--- Before-and-after scene images ---
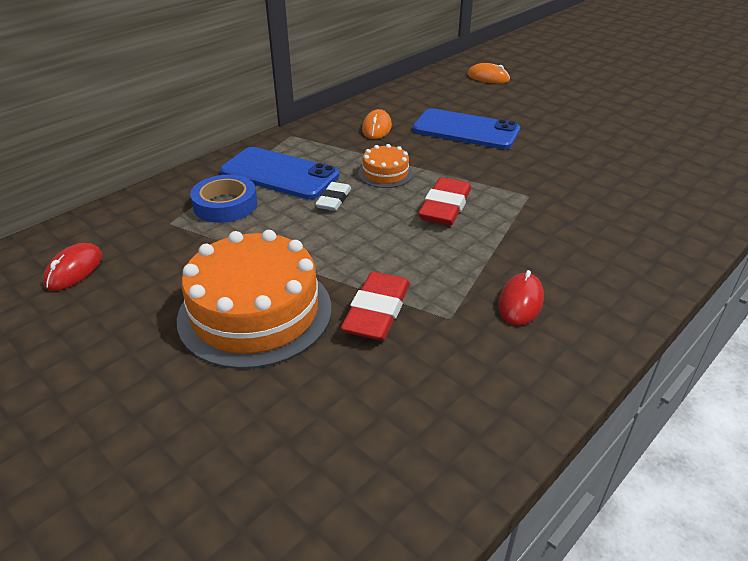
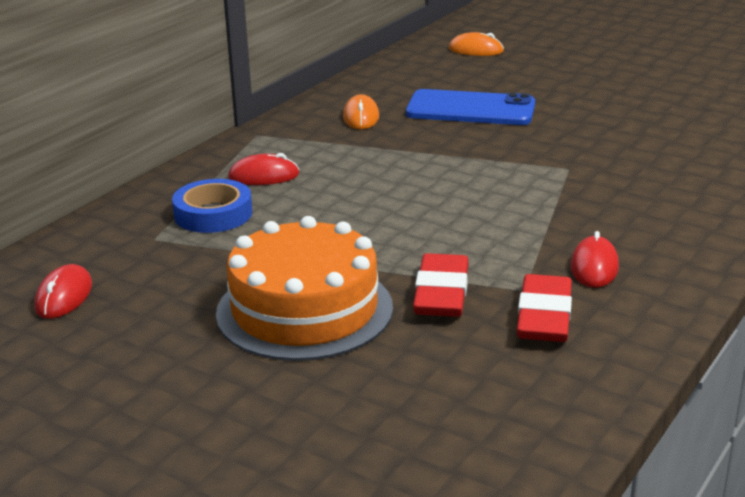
camera: 10 degrees left, 10 degrees down
blue phone [220,147,339,199] -> red mouse [228,153,300,185]
white eraser [315,182,351,211] -> none
orange cake [358,144,413,188] -> none
red eraser [418,177,471,226] -> red eraser moved to [517,274,572,342]

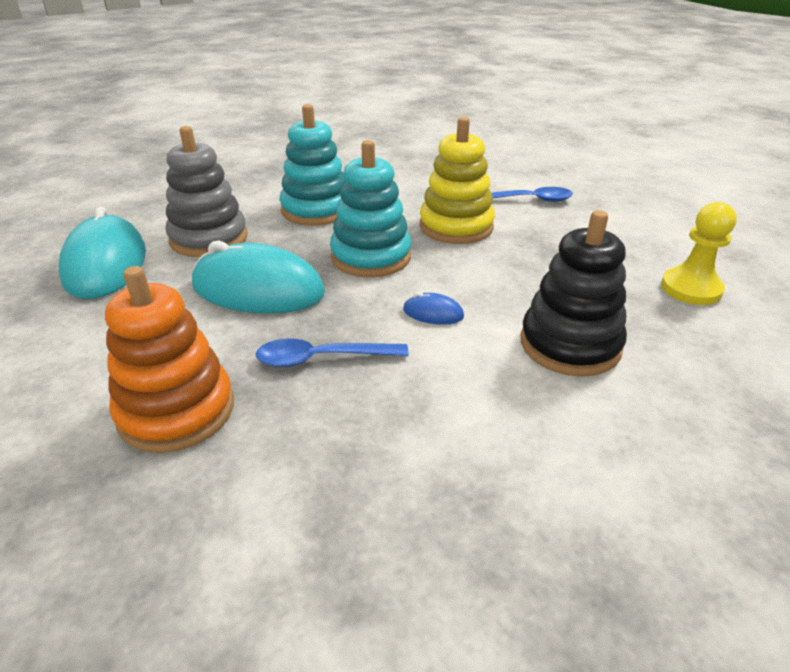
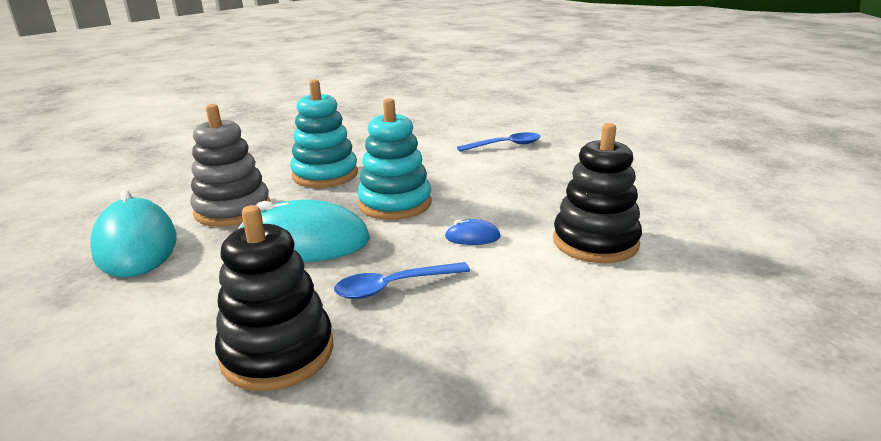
camera: 15 degrees left, 10 degrees down
orange stacking toy [105,266,234,453] -> black stacking toy [215,205,334,391]
yellow stacking toy [420,117,495,244] -> none
yellow pawn [661,202,737,305] -> none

--- What is needed ---
With the entries above as the source, set down exactly the lines from the one holding "yellow stacking toy [420,117,495,244] -> none" through the last line, both ends included.

--- Answer to this problem ---
yellow stacking toy [420,117,495,244] -> none
yellow pawn [661,202,737,305] -> none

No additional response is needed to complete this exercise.